The task: Reproduce each line below precisely. Drop the pictures.

Material shown:

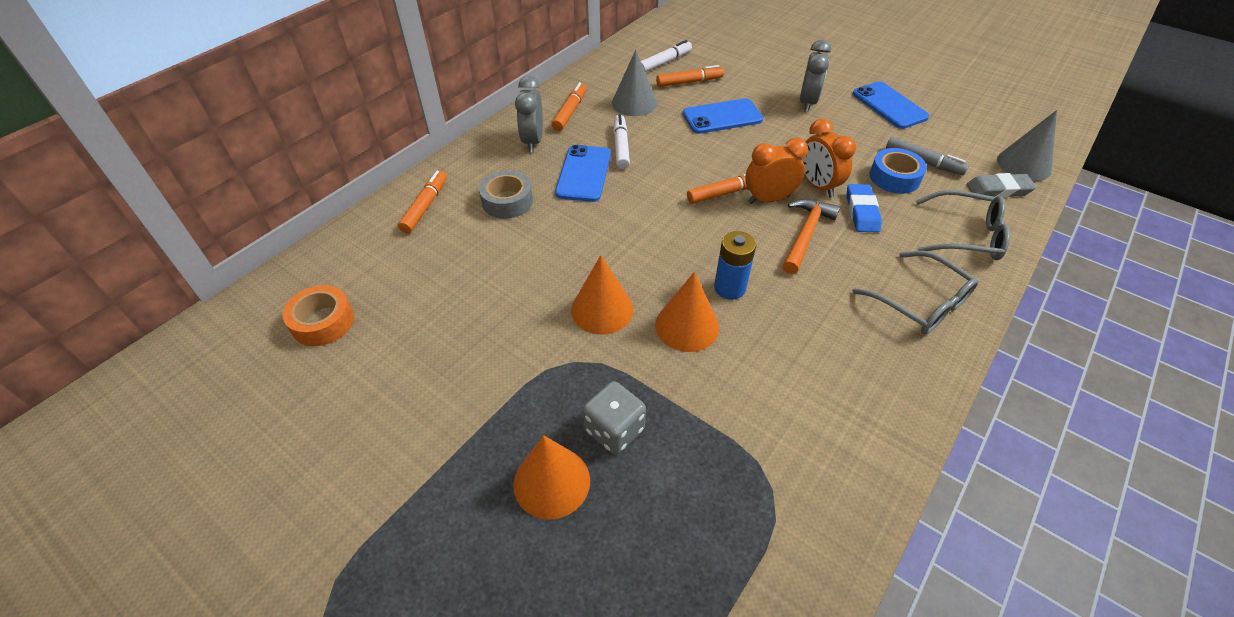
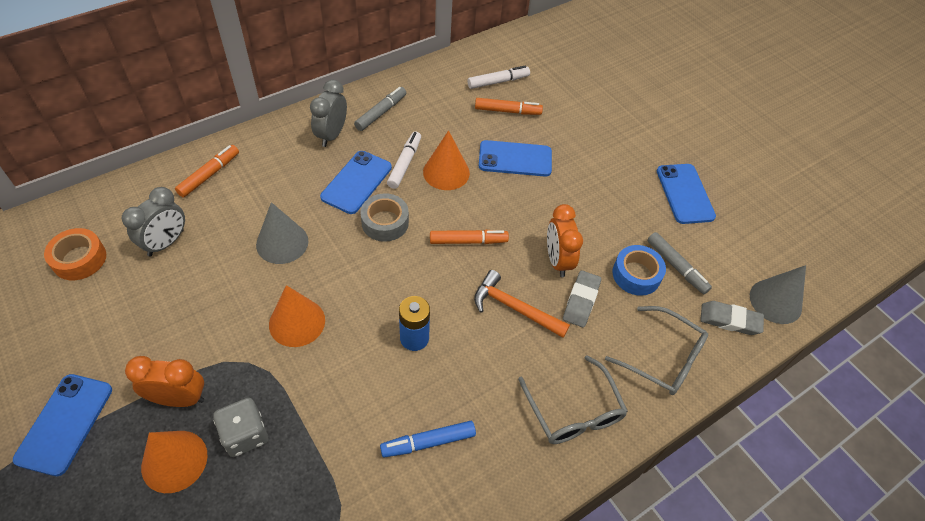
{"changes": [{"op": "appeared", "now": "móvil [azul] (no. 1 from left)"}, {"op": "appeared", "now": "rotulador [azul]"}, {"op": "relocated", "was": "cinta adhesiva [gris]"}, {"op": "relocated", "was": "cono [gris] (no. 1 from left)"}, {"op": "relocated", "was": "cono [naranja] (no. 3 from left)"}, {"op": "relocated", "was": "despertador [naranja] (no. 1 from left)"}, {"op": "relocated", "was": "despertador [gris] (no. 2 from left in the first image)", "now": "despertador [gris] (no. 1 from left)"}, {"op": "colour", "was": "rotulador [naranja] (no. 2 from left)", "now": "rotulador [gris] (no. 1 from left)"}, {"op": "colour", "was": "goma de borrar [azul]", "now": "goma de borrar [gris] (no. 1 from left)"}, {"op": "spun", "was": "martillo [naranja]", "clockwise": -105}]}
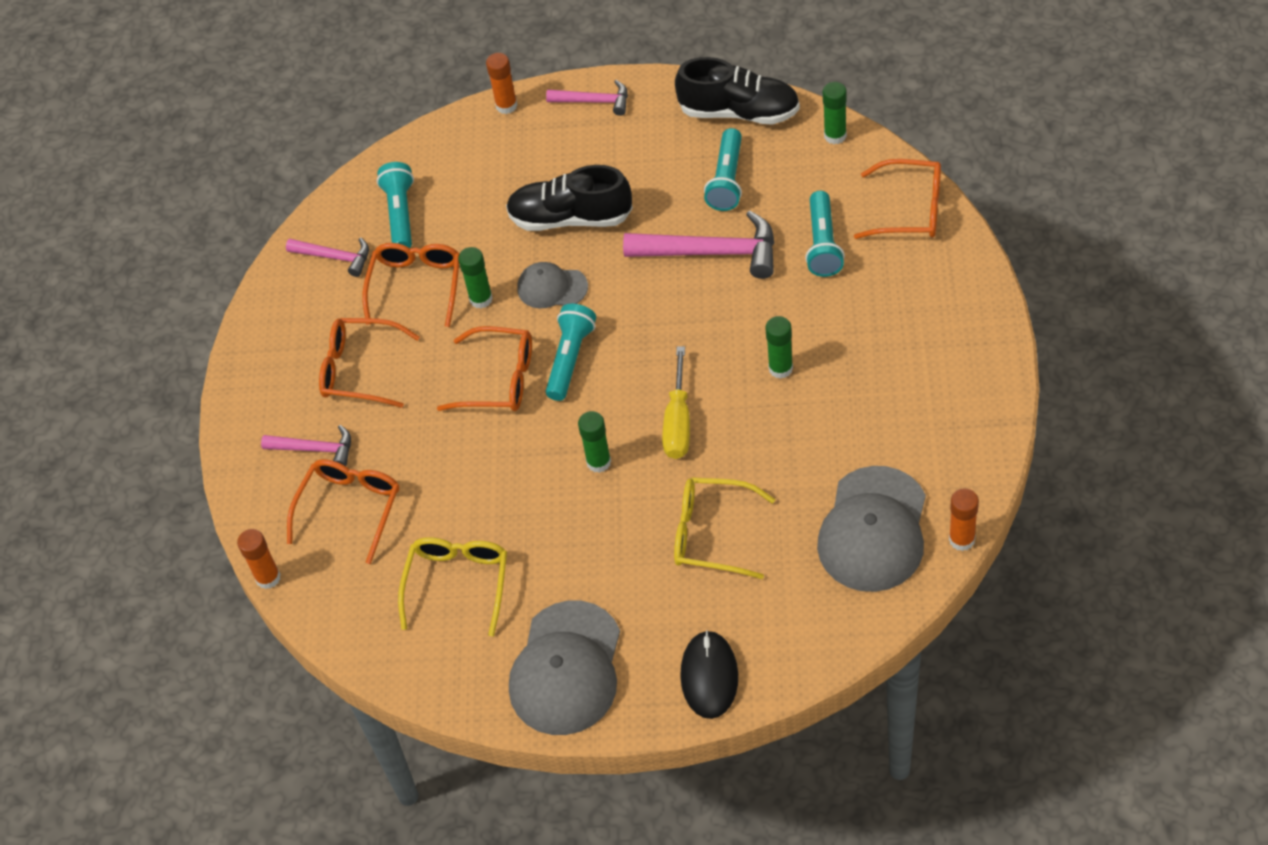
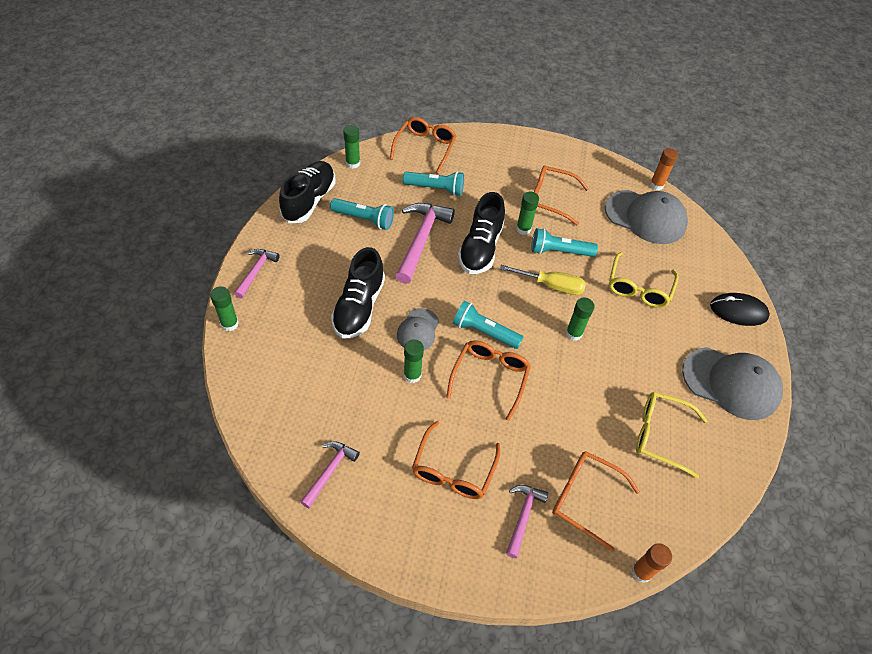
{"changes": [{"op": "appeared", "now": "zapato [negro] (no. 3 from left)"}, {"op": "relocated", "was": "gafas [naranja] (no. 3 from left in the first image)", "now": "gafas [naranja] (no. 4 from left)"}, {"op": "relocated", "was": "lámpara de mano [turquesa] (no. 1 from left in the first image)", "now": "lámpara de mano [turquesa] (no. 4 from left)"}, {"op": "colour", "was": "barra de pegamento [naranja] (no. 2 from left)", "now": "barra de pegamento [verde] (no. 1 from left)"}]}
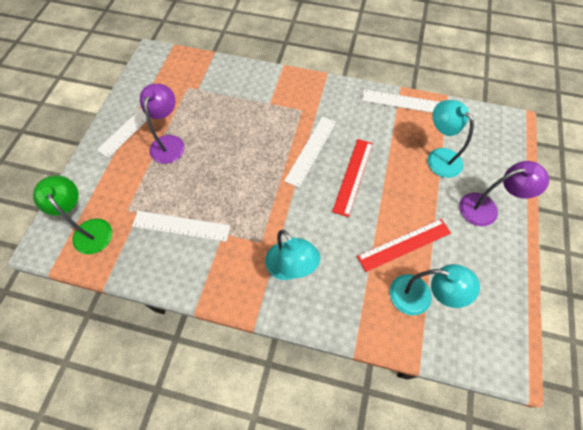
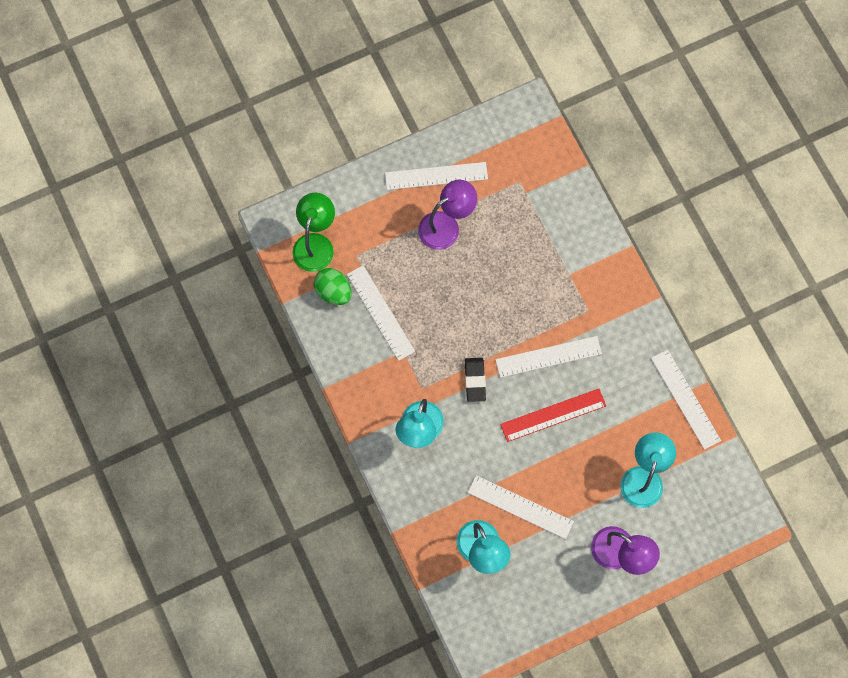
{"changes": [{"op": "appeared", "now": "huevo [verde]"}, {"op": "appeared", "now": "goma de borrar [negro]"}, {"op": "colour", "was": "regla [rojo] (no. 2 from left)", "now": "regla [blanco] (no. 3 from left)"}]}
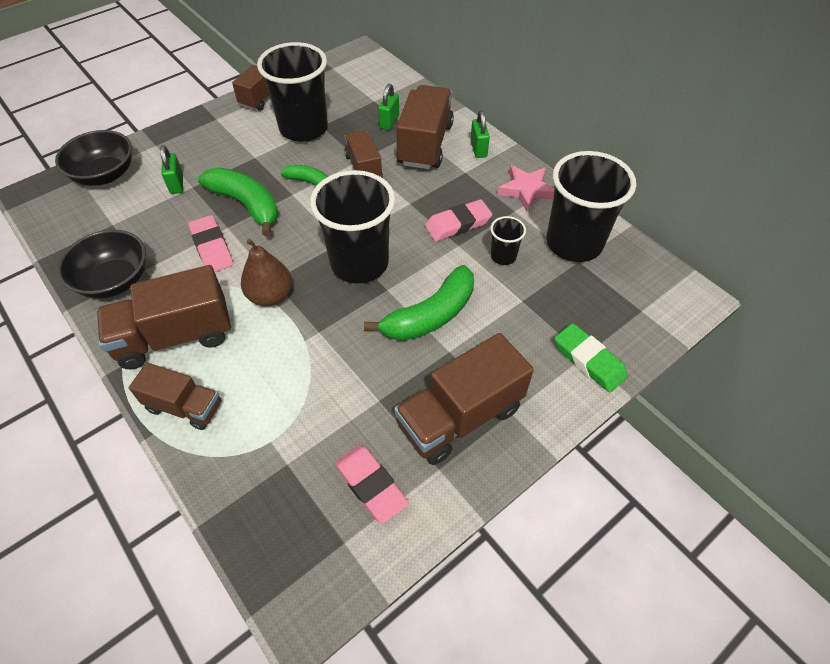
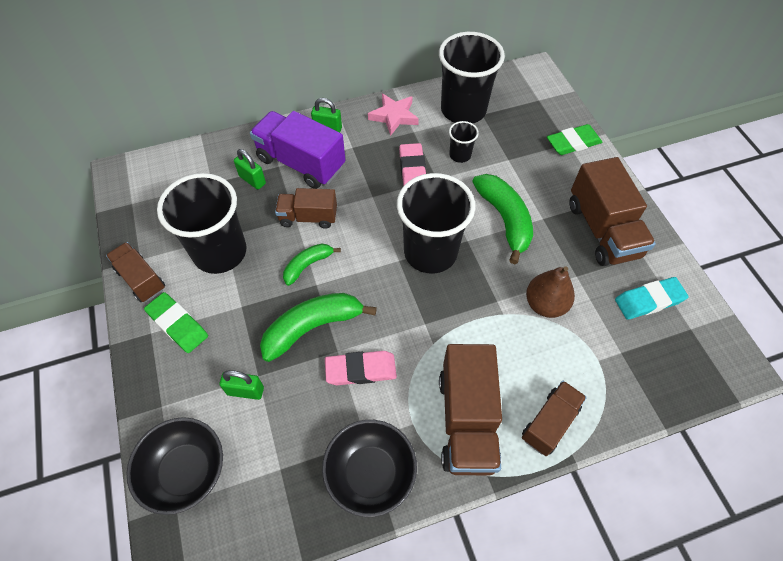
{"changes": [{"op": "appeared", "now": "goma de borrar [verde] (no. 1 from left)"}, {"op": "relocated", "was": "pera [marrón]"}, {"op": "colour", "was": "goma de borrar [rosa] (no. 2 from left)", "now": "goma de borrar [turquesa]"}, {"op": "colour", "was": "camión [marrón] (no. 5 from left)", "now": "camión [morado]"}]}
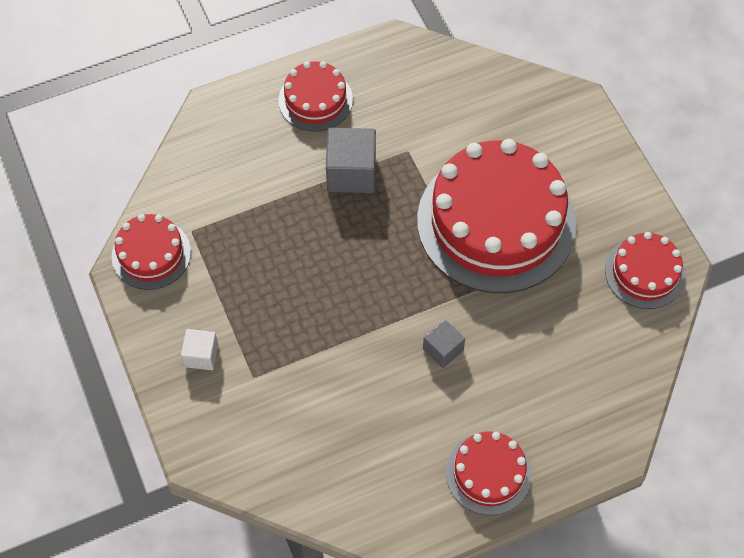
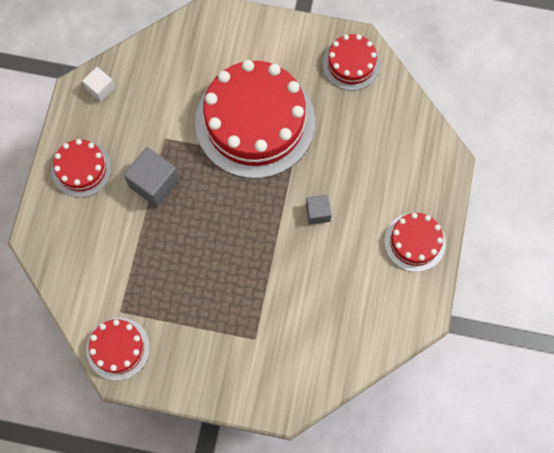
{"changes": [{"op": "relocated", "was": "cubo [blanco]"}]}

Response for this exercise:
{"changes": [{"op": "appeared", "now": "móvil [azul] (no. 1 from left)"}, {"op": "appeared", "now": "rotulador [azul]"}, {"op": "relocated", "was": "cinta adhesiva [gris]"}, {"op": "relocated", "was": "cono [gris] (no. 1 from left)"}, {"op": "relocated", "was": "cono [naranja] (no. 3 from left)"}, {"op": "relocated", "was": "despertador [naranja] (no. 1 from left)"}, {"op": "relocated", "was": "despertador [gris] (no. 2 from left in the first image)", "now": "despertador [gris] (no. 1 from left)"}, {"op": "colour", "was": "rotulador [naranja] (no. 2 from left)", "now": "rotulador [gris] (no. 1 from left)"}, {"op": "colour", "was": "goma de borrar [azul]", "now": "goma de borrar [gris] (no. 1 from left)"}, {"op": "spun", "was": "martillo [naranja]", "clockwise": -105}]}
{"changes": [{"op": "appeared", "now": "zapato [negro] (no. 3 from left)"}, {"op": "relocated", "was": "gafas [naranja] (no. 3 from left in the first image)", "now": "gafas [naranja] (no. 4 from left)"}, {"op": "relocated", "was": "lámpara de mano [turquesa] (no. 1 from left in the first image)", "now": "lámpara de mano [turquesa] (no. 4 from left)"}, {"op": "colour", "was": "barra de pegamento [naranja] (no. 2 from left)", "now": "barra de pegamento [verde] (no. 1 from left)"}]}
{"changes": [{"op": "appeared", "now": "huevo [verde]"}, {"op": "appeared", "now": "goma de borrar [negro]"}, {"op": "colour", "was": "regla [rojo] (no. 2 from left)", "now": "regla [blanco] (no. 3 from left)"}]}
{"changes": [{"op": "appeared", "now": "goma de borrar [verde] (no. 1 from left)"}, {"op": "relocated", "was": "pera [marrón]"}, {"op": "colour", "was": "goma de borrar [rosa] (no. 2 from left)", "now": "goma de borrar [turquesa]"}, {"op": "colour", "was": "camión [marrón] (no. 5 from left)", "now": "camión [morado]"}]}
{"changes": [{"op": "relocated", "was": "cubo [blanco]"}]}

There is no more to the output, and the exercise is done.